# Problem to work on
Swap "black circle" for "green circle" in the lines of the material starting at its first line and ending with the line that contains "blue L-shape: moved 18 px down", and give those lines again with everything else unchanged.

[Dataset excerpts]
--- start ---

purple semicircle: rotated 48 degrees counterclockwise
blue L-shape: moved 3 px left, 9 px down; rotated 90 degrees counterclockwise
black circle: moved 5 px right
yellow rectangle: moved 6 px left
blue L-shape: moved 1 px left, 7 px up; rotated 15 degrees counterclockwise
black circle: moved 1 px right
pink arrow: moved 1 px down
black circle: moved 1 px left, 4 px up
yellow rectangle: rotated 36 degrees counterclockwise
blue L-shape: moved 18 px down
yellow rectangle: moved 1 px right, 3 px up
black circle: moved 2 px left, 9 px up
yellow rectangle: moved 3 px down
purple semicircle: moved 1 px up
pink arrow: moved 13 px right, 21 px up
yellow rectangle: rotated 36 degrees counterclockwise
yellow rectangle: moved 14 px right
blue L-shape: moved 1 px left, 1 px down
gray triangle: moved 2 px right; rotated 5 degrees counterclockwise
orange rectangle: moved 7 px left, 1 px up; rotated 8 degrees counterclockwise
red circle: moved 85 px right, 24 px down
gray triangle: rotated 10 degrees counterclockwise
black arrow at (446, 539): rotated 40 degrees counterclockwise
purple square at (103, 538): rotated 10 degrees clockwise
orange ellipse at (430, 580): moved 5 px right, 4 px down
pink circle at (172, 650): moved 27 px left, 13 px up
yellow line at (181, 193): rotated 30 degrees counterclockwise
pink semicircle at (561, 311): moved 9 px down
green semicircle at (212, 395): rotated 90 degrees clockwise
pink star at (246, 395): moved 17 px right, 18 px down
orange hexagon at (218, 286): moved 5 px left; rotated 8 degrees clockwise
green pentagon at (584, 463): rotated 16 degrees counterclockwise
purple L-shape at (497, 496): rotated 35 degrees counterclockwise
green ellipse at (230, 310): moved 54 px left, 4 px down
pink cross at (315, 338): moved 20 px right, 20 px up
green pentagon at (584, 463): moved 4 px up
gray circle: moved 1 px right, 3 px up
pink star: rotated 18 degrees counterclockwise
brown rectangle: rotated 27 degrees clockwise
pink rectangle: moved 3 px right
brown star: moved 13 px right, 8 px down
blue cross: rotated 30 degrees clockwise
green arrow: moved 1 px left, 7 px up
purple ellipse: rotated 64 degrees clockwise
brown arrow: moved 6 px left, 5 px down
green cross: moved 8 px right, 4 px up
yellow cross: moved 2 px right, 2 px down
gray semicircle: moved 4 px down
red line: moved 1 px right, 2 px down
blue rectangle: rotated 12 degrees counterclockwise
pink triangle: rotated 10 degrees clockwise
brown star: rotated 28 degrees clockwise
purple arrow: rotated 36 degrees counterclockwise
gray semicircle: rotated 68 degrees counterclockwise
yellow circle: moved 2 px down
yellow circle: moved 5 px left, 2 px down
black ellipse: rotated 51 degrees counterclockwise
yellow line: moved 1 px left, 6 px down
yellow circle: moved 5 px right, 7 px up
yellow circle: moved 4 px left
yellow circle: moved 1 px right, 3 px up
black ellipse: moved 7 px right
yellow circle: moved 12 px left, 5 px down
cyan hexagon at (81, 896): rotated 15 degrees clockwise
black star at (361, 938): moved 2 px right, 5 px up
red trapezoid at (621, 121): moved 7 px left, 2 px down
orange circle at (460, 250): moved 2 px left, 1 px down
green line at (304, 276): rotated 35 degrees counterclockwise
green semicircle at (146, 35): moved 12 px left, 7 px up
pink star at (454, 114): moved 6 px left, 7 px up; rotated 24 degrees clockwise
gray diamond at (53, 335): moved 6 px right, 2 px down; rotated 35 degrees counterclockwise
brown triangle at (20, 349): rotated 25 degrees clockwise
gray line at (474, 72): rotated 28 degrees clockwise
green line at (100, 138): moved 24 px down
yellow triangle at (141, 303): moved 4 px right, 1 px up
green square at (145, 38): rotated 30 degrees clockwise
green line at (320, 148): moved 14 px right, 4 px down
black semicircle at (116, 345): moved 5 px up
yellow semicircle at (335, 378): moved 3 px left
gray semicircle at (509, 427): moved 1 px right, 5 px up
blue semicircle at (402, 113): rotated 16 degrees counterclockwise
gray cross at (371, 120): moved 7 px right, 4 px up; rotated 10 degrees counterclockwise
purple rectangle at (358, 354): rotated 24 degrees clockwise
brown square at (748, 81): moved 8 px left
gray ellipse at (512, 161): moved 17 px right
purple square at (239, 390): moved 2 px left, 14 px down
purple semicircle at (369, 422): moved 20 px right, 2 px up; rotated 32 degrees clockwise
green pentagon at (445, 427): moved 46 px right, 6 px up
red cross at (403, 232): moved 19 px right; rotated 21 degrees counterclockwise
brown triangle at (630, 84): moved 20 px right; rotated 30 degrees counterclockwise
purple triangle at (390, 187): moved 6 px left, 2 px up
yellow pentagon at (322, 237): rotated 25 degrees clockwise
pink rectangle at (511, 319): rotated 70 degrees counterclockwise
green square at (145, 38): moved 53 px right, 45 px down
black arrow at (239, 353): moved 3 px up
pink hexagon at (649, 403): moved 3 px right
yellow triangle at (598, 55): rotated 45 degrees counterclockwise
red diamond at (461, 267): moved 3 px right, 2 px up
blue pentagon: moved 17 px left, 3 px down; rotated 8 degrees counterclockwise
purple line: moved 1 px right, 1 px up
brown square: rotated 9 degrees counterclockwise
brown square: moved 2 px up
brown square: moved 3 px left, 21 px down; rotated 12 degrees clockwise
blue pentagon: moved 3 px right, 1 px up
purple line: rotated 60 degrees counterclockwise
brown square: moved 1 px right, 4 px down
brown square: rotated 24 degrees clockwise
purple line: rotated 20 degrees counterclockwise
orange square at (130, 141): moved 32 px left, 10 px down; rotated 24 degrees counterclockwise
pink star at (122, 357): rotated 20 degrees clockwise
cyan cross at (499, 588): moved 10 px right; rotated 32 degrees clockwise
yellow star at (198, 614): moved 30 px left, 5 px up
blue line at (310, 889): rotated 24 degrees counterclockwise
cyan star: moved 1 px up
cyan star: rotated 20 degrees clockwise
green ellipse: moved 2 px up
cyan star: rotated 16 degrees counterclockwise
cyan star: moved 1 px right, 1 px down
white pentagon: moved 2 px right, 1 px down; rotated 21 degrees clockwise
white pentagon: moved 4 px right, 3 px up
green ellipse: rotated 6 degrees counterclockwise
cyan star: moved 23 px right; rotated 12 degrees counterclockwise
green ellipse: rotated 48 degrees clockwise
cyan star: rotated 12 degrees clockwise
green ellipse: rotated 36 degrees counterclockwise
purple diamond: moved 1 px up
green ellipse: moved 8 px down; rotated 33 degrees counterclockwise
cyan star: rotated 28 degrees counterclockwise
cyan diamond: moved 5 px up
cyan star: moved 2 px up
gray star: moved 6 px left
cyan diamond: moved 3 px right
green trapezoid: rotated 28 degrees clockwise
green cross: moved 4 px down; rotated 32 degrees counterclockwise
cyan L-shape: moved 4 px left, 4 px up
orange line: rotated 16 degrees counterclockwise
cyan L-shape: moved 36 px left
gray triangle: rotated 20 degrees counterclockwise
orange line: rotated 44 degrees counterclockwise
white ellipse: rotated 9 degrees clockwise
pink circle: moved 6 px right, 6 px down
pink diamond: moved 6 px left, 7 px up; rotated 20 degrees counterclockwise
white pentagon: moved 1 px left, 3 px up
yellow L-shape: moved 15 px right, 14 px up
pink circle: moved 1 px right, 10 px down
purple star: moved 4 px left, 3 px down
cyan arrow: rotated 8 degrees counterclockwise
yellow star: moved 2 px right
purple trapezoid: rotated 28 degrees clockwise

--- end ---

# Solution to this task
purple semicircle: rotated 48 degrees counterclockwise
blue L-shape: moved 3 px left, 9 px down; rotated 90 degrees counterclockwise
green circle: moved 5 px right
yellow rectangle: moved 6 px left
blue L-shape: moved 1 px left, 7 px up; rotated 15 degrees counterclockwise
green circle: moved 1 px right
pink arrow: moved 1 px down
green circle: moved 1 px left, 4 px up
yellow rectangle: rotated 36 degrees counterclockwise
blue L-shape: moved 18 px down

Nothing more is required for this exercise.